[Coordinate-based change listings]
┄┄┄┄┄┄┄┄┄┄┄┄┄┄┄┄┄┄┄┄

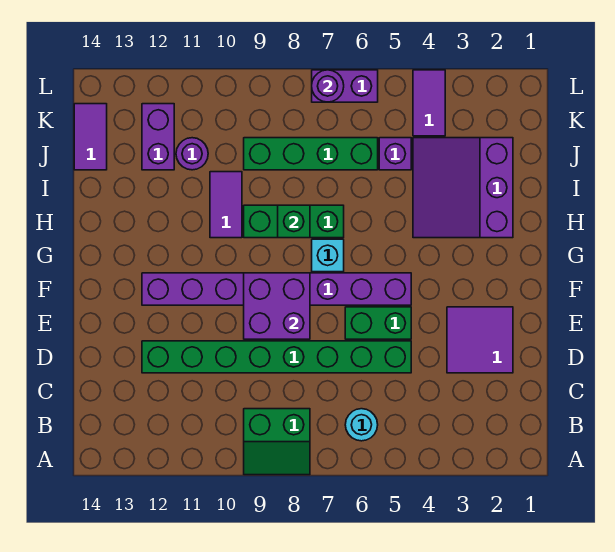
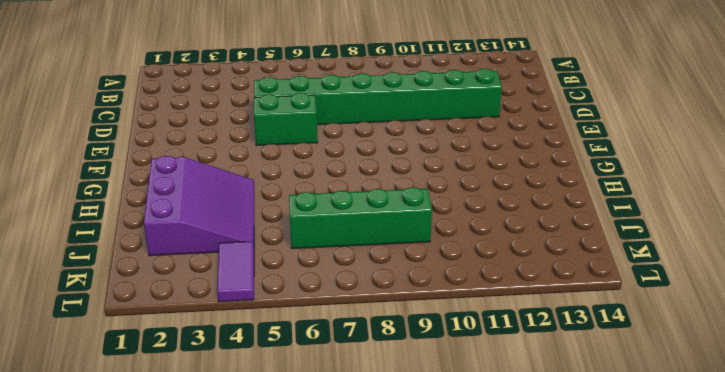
none -> green slope A8:B9 level 1 top B
none -> cyan round brick B6 level 1
none -> purple tile D2:E3 level 1

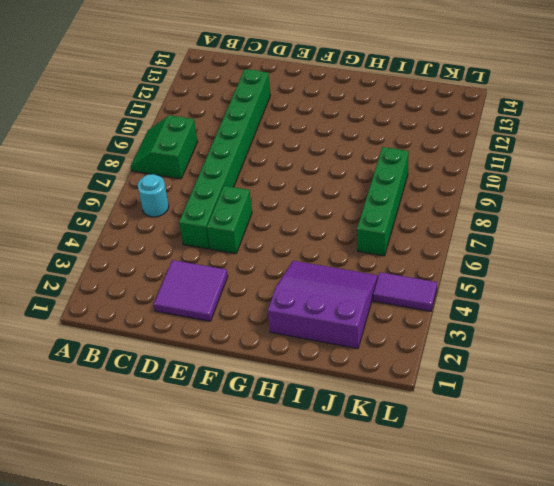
none -> purple brick F5:F12 level 1
none -> cyan brick G7 level 1
none -> green brick H7:H9 level 1

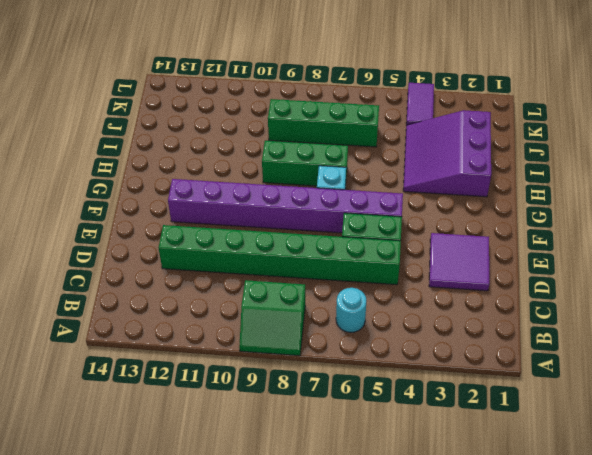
none -> purple tile H10:I10 level 1
none -> purple brick J5 level 1
none -> purple round brick J11 level 1

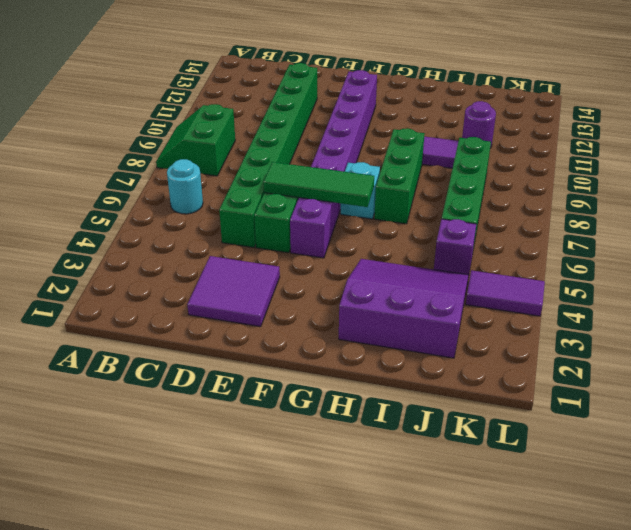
green tile E6:G6 level 2 -> none
none -> purple brick J12:K12 level 1
none -> purple tile J14:K14 level 1
none -> purple brick L6:L7 level 1

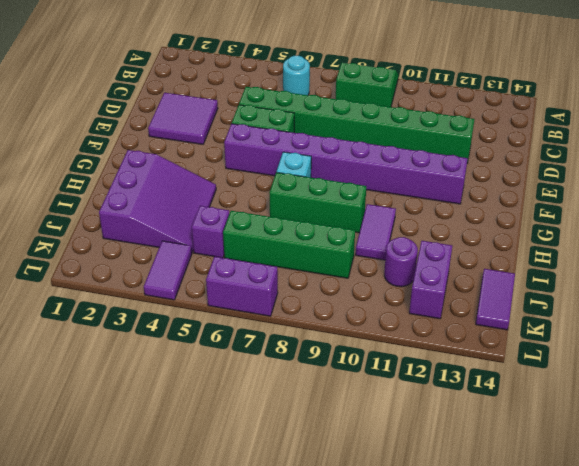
none -> purple brick E8:F9 level 2
none -> green brick H8 level 2
none -> purple round brick L7 level 2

┄┄┄┄┄┄┄┄┄┄┄┄┄┄┄┄┄┄┄┄

• **Required work**
Each line from the one with "none -> purple tile H10:I10 level 1" through the end of the entries should be reproduced exactly. Leave out the pictures.

• **Result of the task**
none -> purple tile H10:I10 level 1
none -> purple brick J5 level 1
none -> purple round brick J11 level 1

green tile E6:G6 level 2 -> none
none -> purple brick J12:K12 level 1
none -> purple tile J14:K14 level 1
none -> purple brick L6:L7 level 1

none -> purple brick E8:F9 level 2
none -> green brick H8 level 2
none -> purple round brick L7 level 2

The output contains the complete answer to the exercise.